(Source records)

___

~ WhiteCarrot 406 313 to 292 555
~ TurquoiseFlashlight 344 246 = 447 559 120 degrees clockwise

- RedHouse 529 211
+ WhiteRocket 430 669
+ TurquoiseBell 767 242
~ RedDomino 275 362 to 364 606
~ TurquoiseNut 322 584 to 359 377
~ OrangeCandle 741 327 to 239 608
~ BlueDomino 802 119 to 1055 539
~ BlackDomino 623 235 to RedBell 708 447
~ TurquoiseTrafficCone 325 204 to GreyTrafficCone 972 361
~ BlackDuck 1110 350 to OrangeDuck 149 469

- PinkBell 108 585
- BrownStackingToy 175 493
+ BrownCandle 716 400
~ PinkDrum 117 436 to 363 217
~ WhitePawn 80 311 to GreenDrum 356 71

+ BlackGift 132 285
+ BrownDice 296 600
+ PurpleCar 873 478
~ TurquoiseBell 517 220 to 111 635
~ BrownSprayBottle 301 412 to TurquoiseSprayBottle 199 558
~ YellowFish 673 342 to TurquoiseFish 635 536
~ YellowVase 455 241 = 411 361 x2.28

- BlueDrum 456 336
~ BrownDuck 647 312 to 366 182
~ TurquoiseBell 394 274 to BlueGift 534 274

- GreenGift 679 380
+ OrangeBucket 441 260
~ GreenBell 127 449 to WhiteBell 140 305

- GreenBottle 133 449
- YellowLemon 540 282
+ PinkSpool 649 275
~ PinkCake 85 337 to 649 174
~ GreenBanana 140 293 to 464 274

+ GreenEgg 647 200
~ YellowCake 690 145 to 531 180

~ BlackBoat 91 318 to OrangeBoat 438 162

___

> How to complete this task
All lines from the one that holds "OrangeBucket 441 260" to the end of the entries above must be transcribed exactly, both ends included, and no others.

> Exercise response
+ OrangeBucket 441 260
~ GreenBell 127 449 to WhiteBell 140 305

- GreenBottle 133 449
- YellowLemon 540 282
+ PinkSpool 649 275
~ PinkCake 85 337 to 649 174
~ GreenBanana 140 293 to 464 274

+ GreenEgg 647 200
~ YellowCake 690 145 to 531 180

~ BlackBoat 91 318 to OrangeBoat 438 162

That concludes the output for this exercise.